Stored records:
= Beginning of Section =

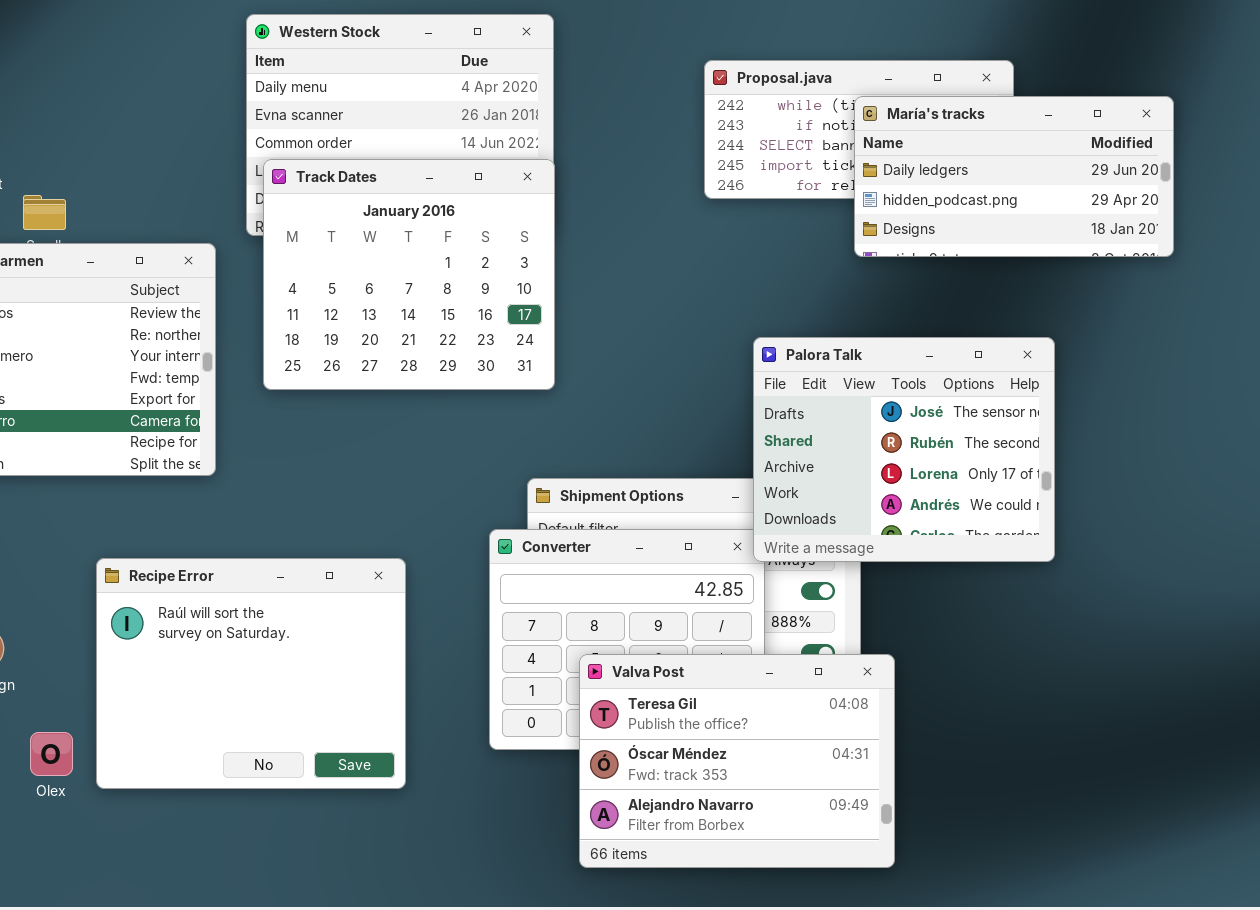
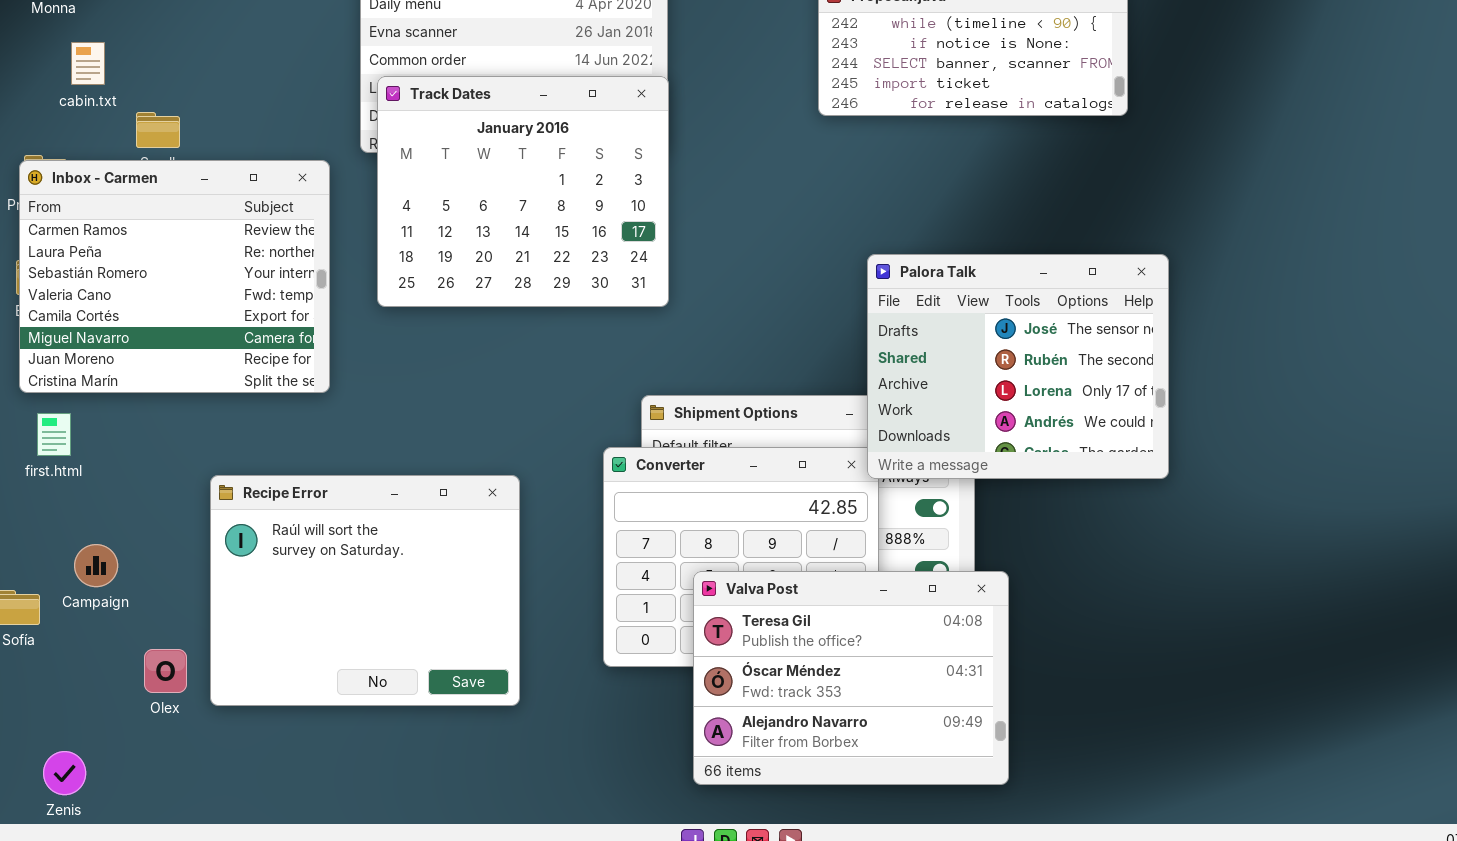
María's tracks: [854,96,1174,257] -> none, closed

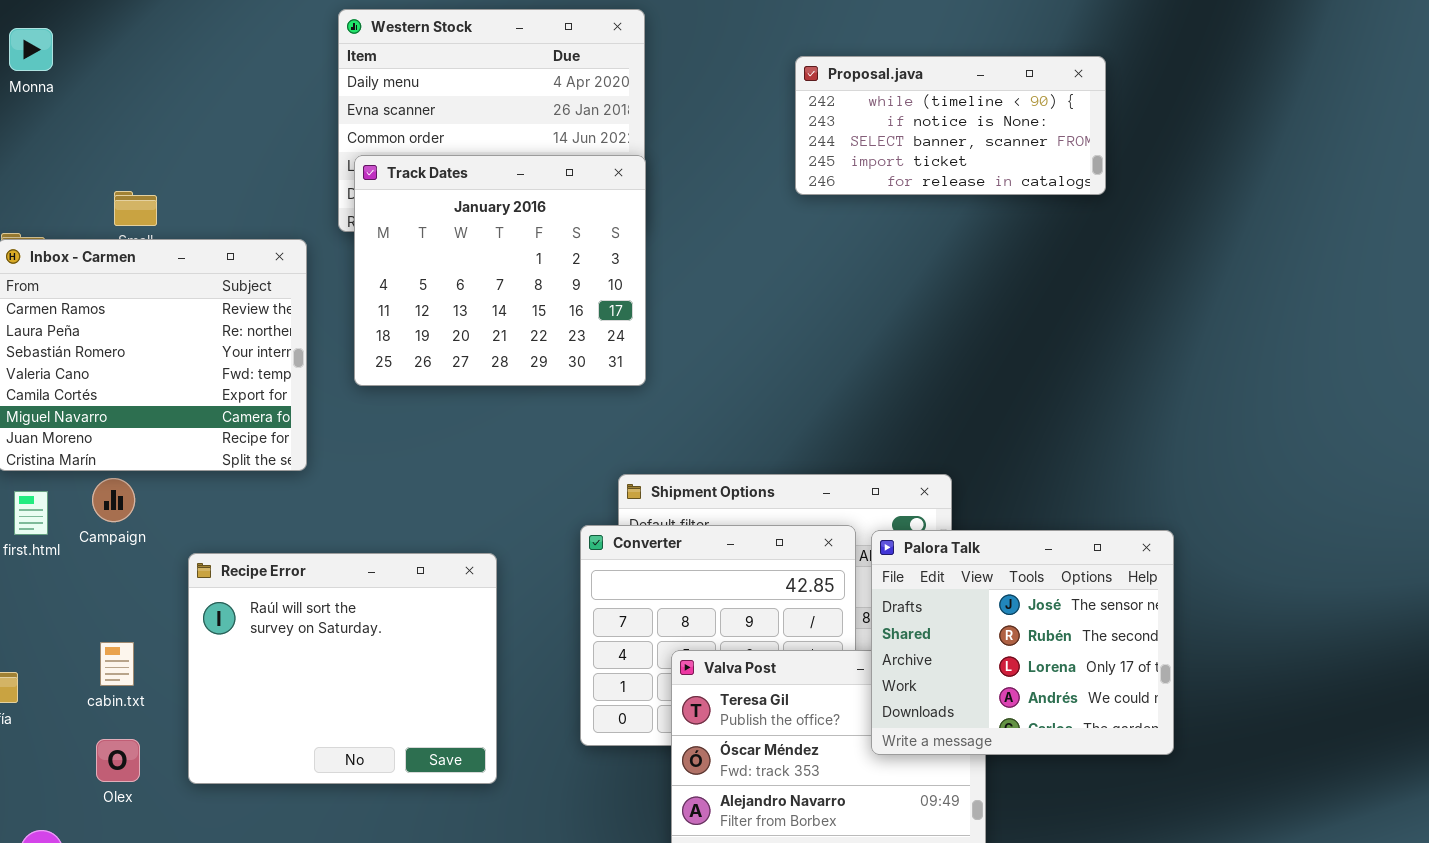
cabin.txt: [71,42,105,85] -> [100,642,134,686], moved
Palora Talk: [867,254,1169,479] -> [871,530,1174,755], moved
Campaign: [74,544,118,587] -> [92,478,135,522], moved
Olex: [144,649,187,693] -> [96,739,140,782], moved

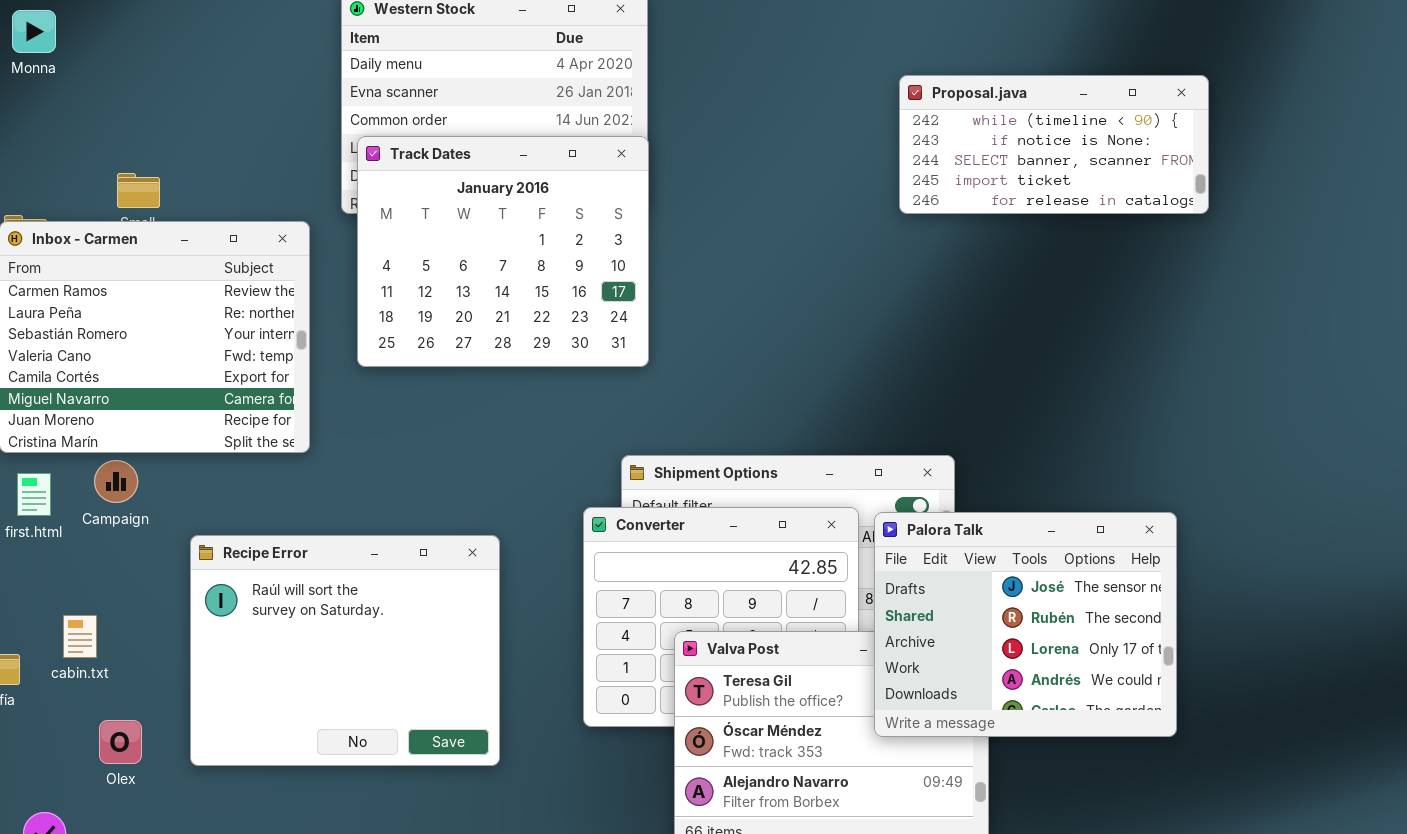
Proposal.java: [795,56,1106,195] -> [899,75,1209,214], moved
cabin.txt: [100,642,134,686] -> [63,615,97,658], moved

= End of Section =

PROBLEM DESCRIPTION - The lines from the start of the data through the line that contains "Olex: [144,649,187,693] ->" are to be returned exactly, please, with both ends included and every picture left out.

RESULT -
María's tracks: [854,96,1174,257] -> none, closed

cabin.txt: [71,42,105,85] -> [100,642,134,686], moved
Palora Talk: [867,254,1169,479] -> [871,530,1174,755], moved
Campaign: [74,544,118,587] -> [92,478,135,522], moved
Olex: [144,649,187,693] -> [96,739,140,782], moved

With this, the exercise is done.